What the task asks:
Every line holding the string "none" should be copied out of the listing.

The data:
--*--

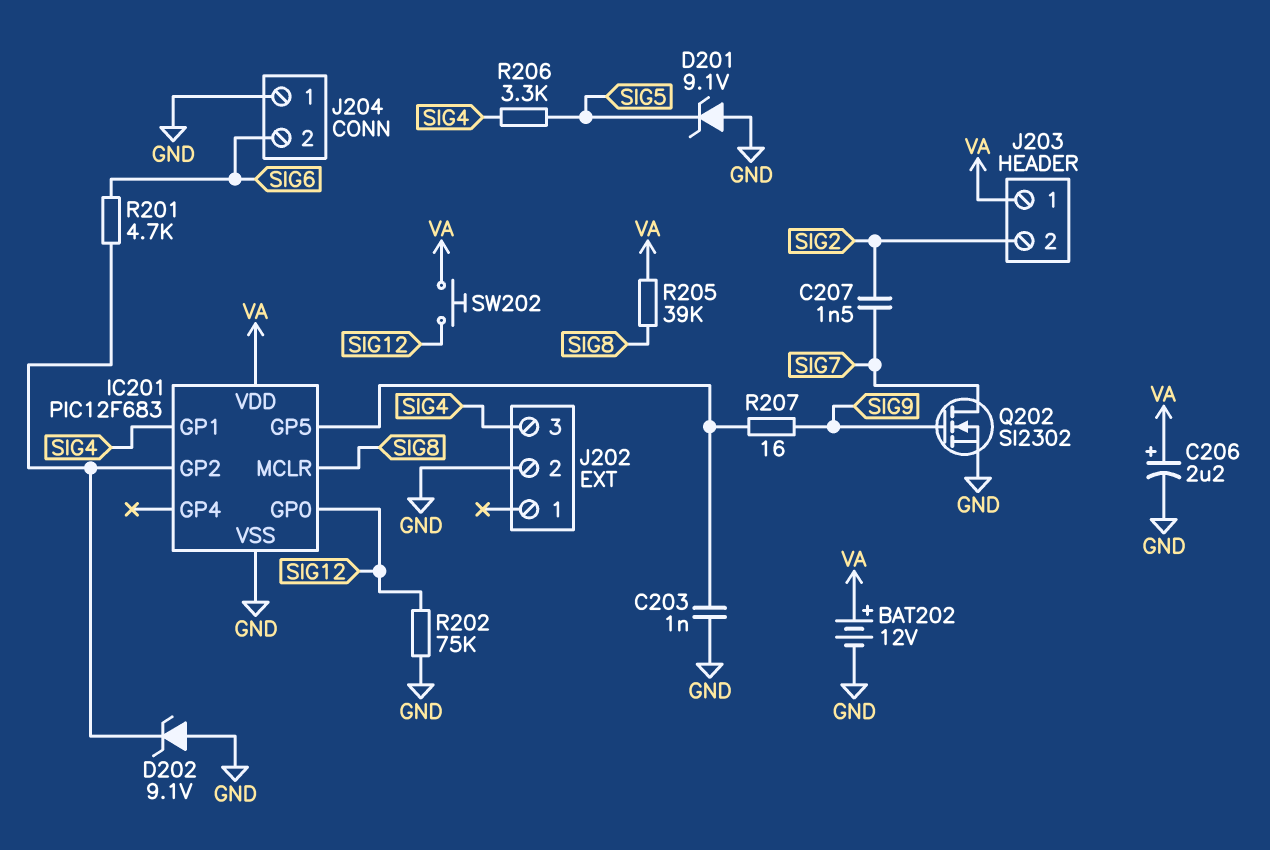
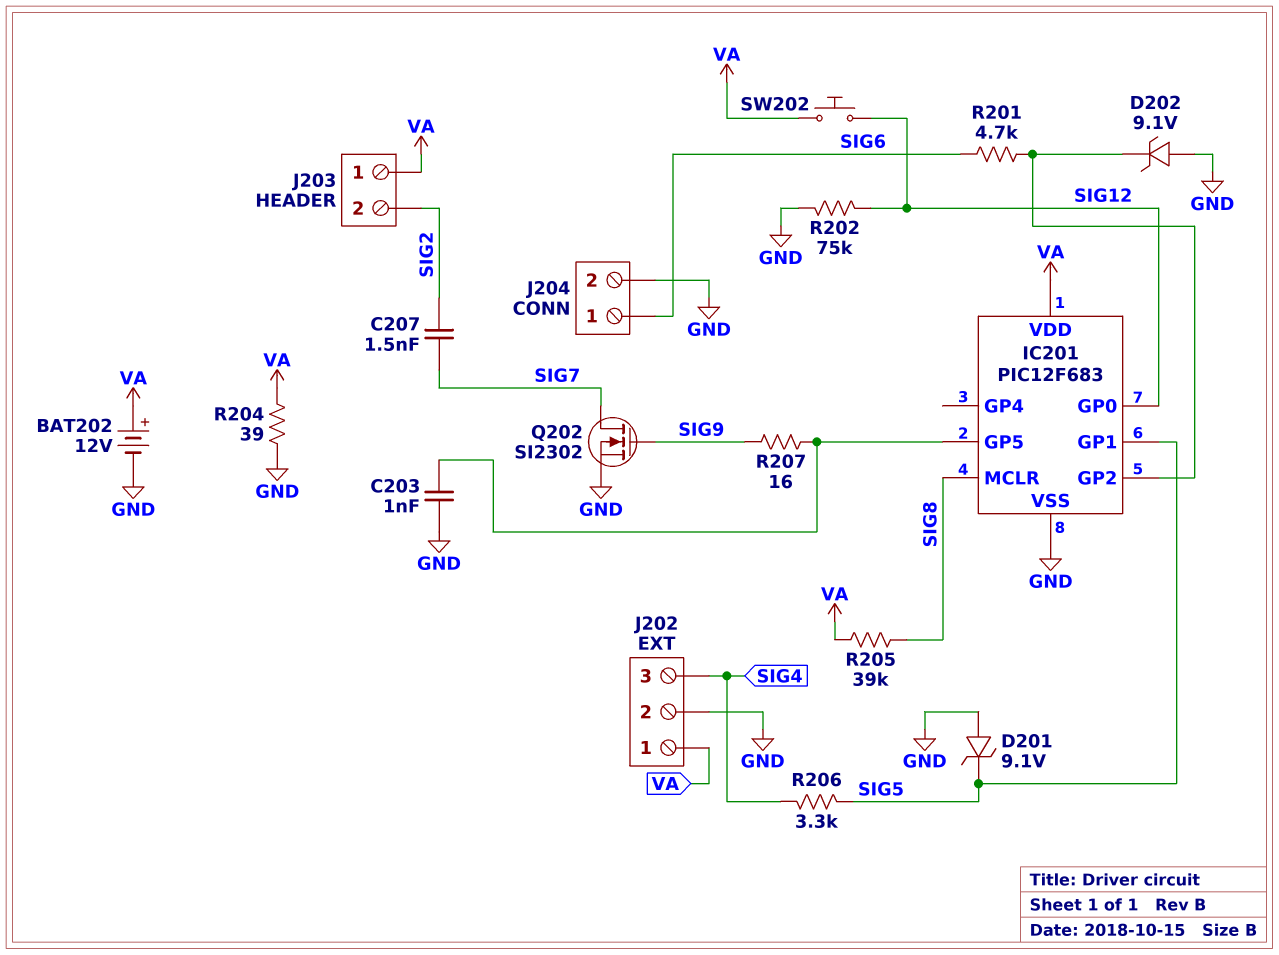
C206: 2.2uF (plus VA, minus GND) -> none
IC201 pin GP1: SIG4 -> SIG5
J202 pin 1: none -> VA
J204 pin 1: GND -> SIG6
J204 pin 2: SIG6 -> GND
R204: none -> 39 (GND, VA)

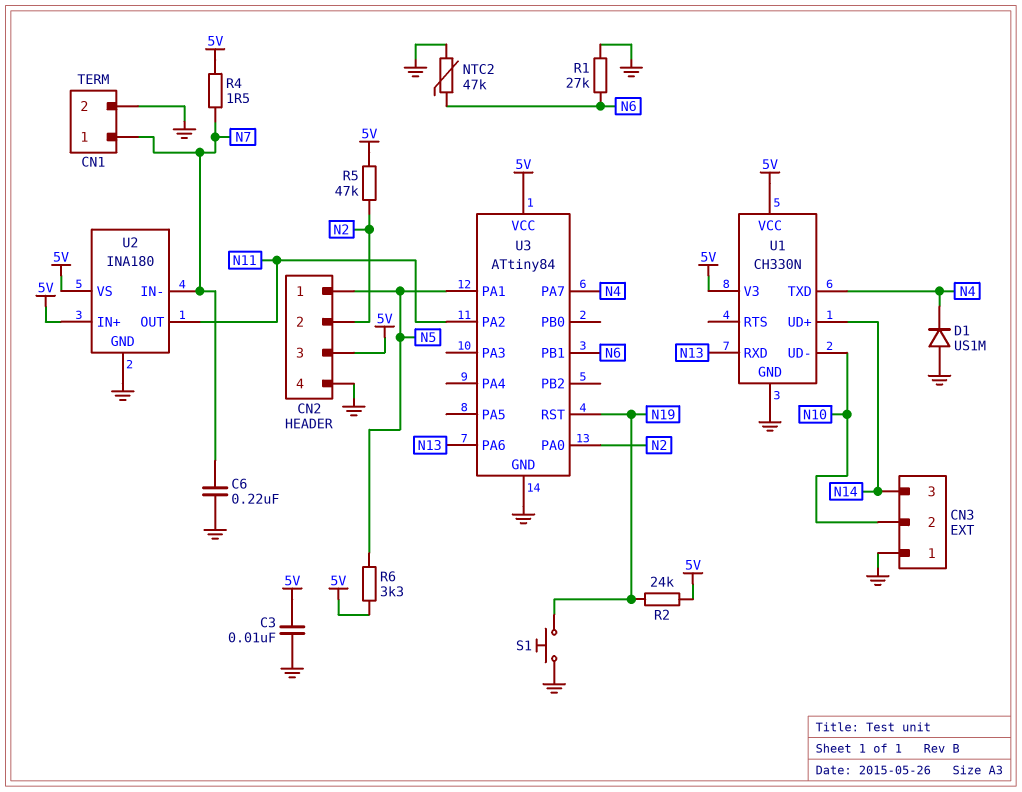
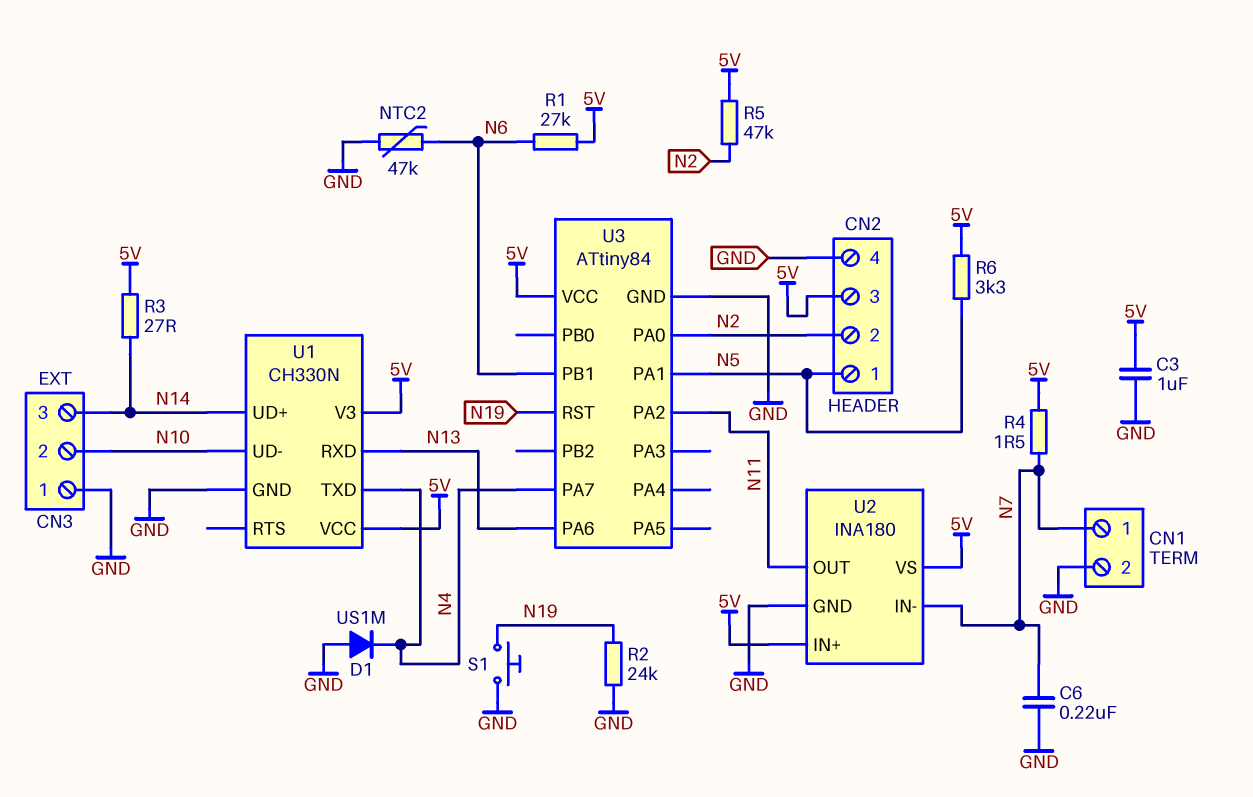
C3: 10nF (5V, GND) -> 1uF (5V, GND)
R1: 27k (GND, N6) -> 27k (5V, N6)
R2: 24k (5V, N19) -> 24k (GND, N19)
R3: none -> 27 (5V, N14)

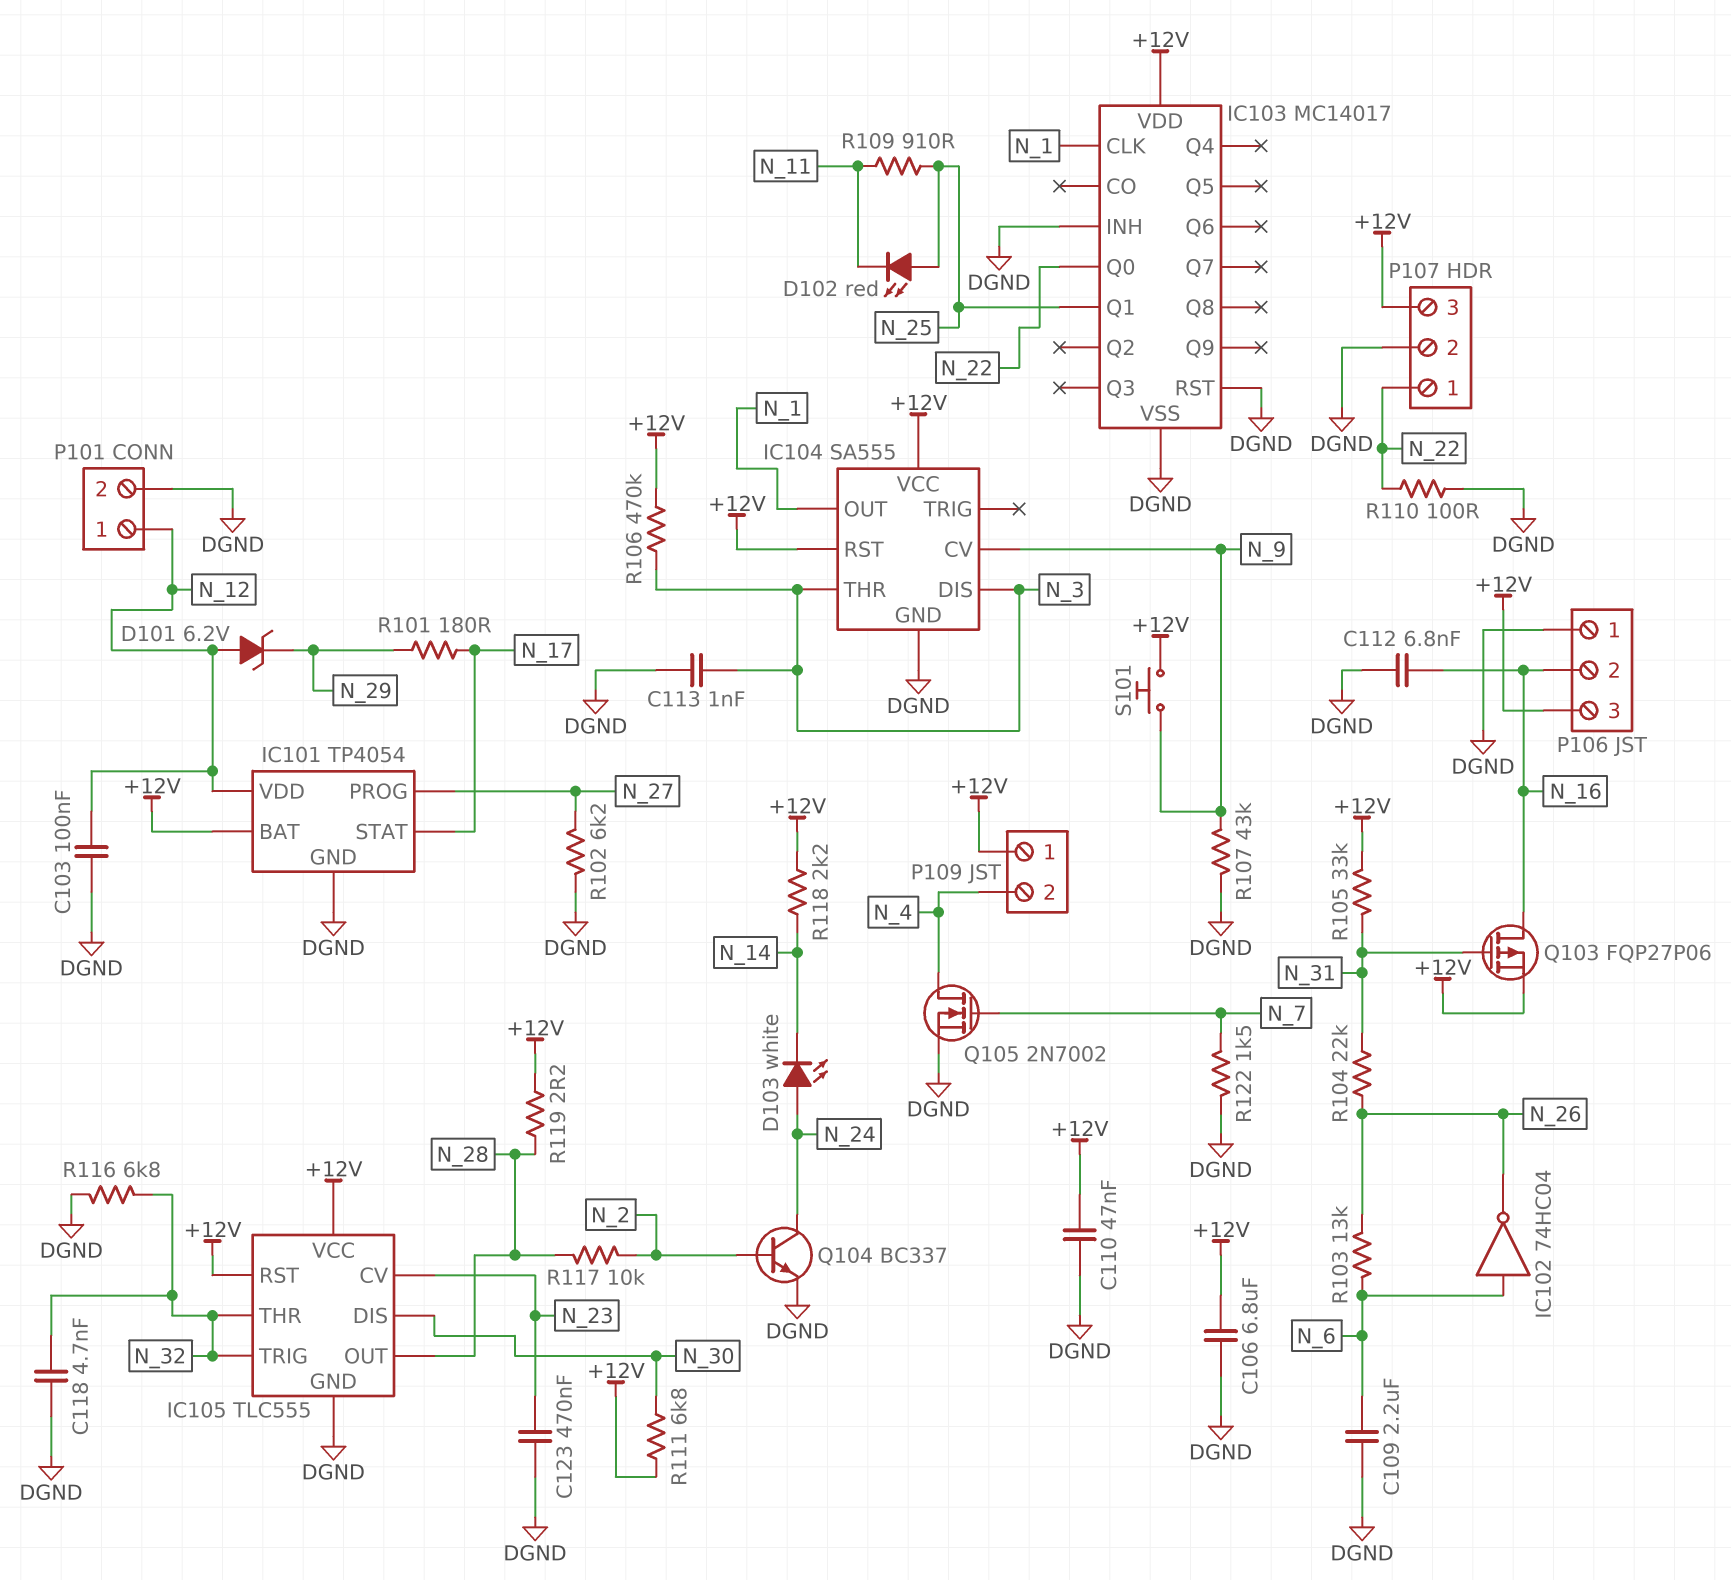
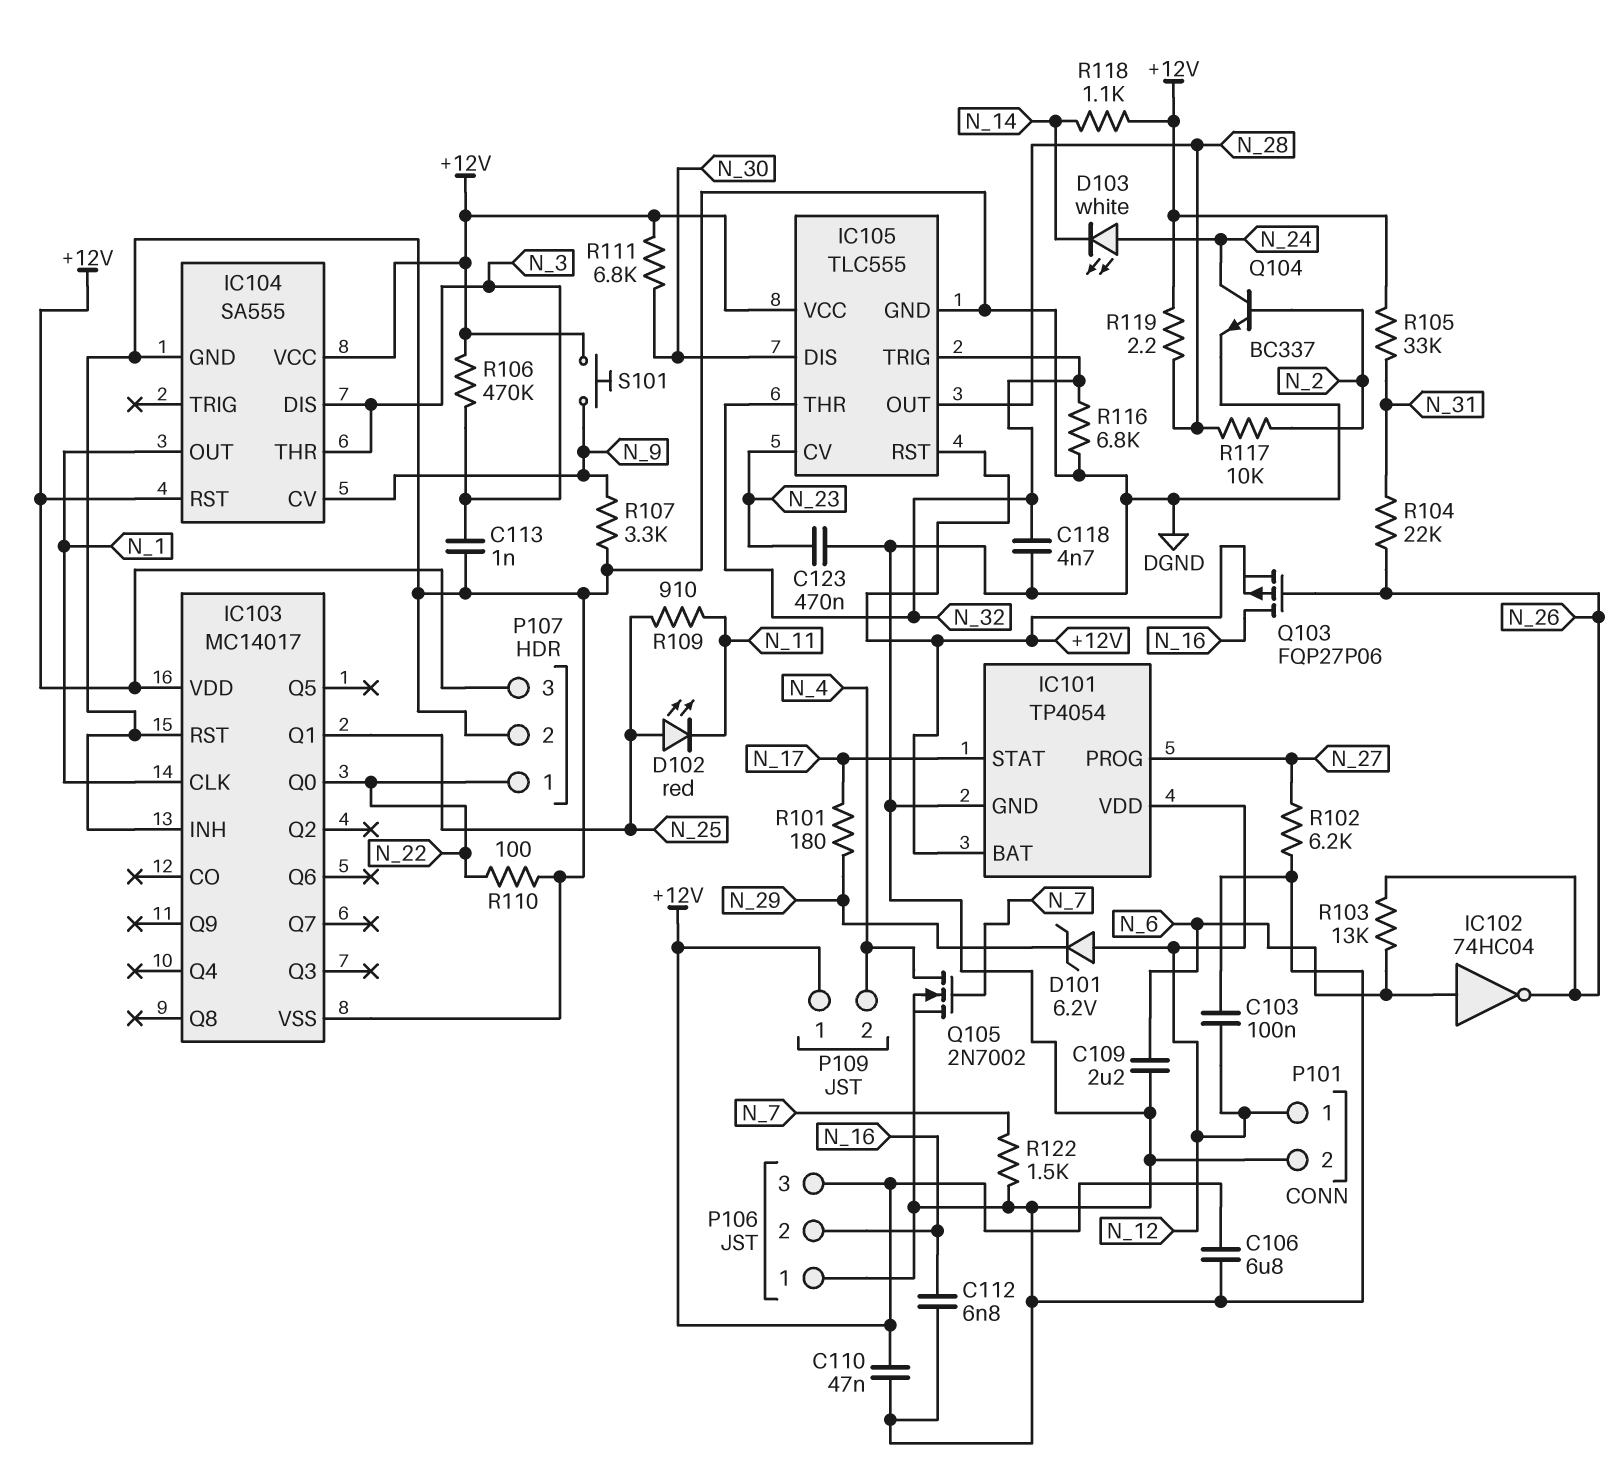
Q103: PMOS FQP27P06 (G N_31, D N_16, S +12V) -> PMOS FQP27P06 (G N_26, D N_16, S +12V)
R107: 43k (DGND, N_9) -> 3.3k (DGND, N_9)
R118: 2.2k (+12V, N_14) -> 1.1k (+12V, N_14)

--*--

Written response:
C206: 2.2uF (plus VA, minus GND) -> none
J202 pin 1: none -> VA
R204: none -> 39 (GND, VA)
R3: none -> 27 (5V, N14)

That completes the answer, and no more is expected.